##### Data to process
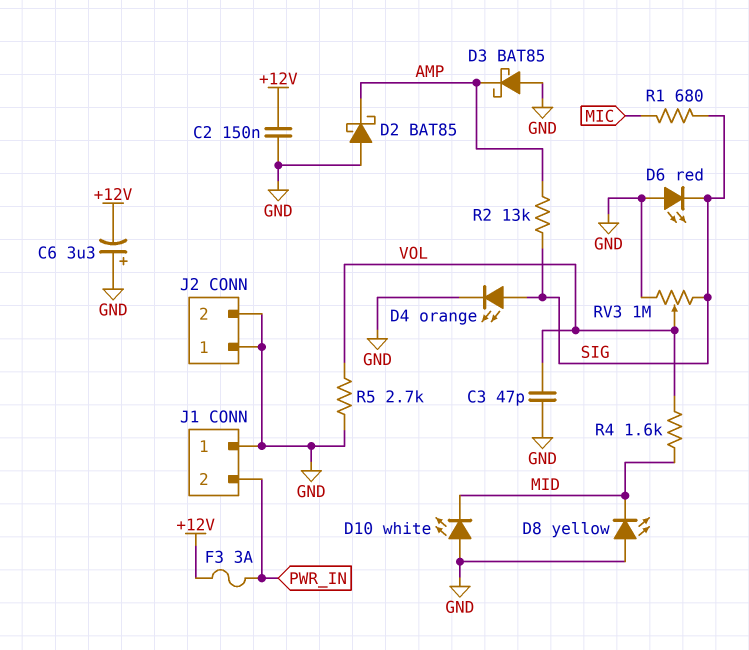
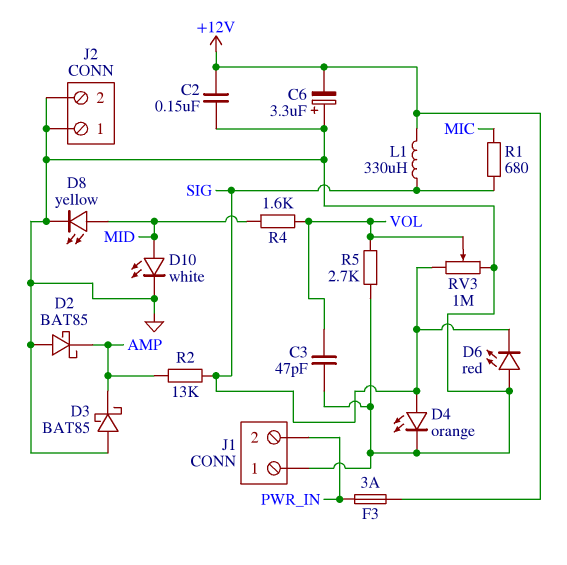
D8: LED yellow (A GND, K MID) -> LED yellow (A MID, K GND)
D10: LED white (A GND, K MID) -> LED white (A MID, K GND)
L1: none -> 330uH (+12V, SIG)

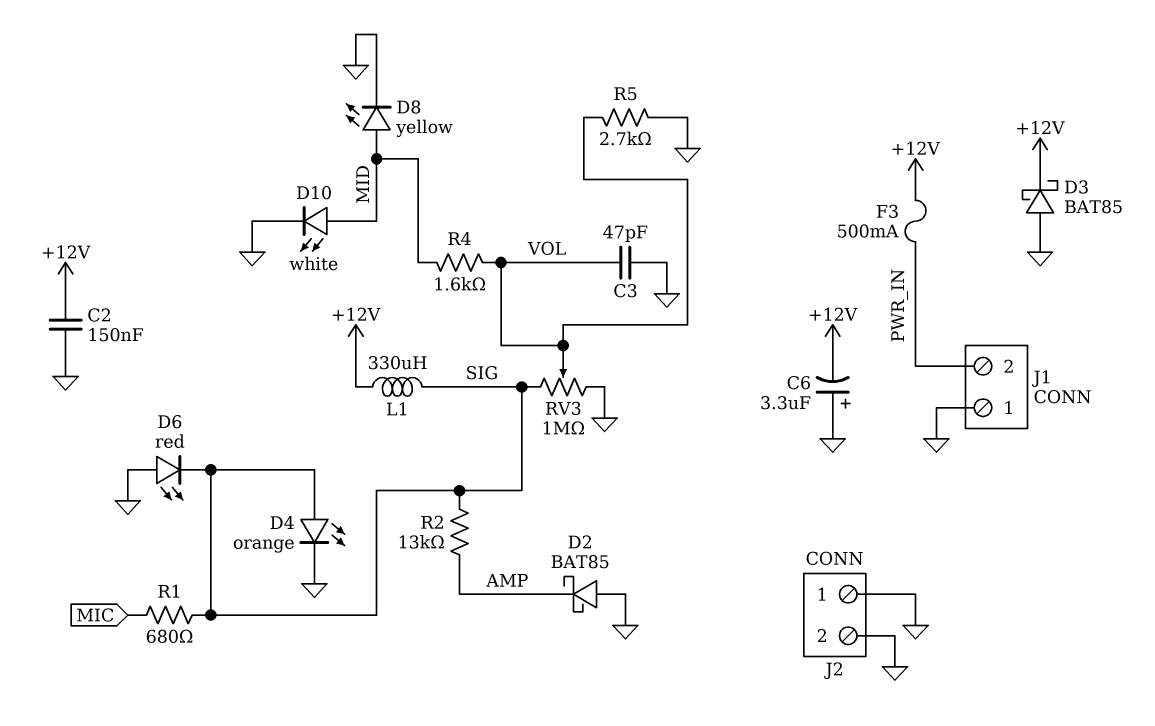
D3: schottky BAT85 (A GND, K AMP) -> schottky BAT85 (A GND, K +12V)
F3: 3A (+12V, PWR_IN) -> 500mA (+12V, PWR_IN)

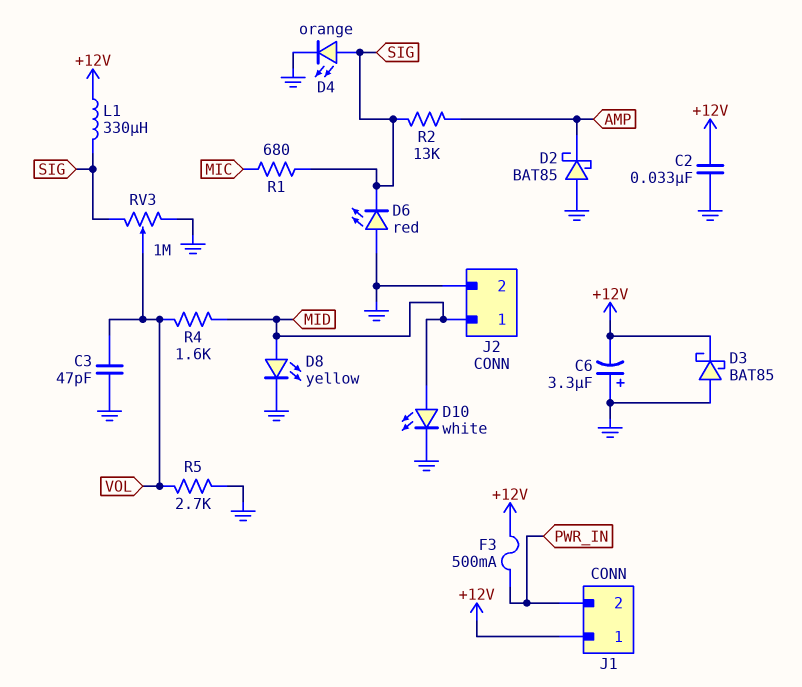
C2: 150nF (+12V, GND) -> 33nF (+12V, GND)
J1 pin 1: GND -> +12V
J2 pin 1: GND -> MID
##########
Restate word for word the lines above that start at the line containing "L1: none -> 330uH (+12V, SIG)" and run to the end of the listing; exclude the pictures.

L1: none -> 330uH (+12V, SIG)

D3: schottky BAT85 (A GND, K AMP) -> schottky BAT85 (A GND, K +12V)
F3: 3A (+12V, PWR_IN) -> 500mA (+12V, PWR_IN)

C2: 150nF (+12V, GND) -> 33nF (+12V, GND)
J1 pin 1: GND -> +12V
J2 pin 1: GND -> MID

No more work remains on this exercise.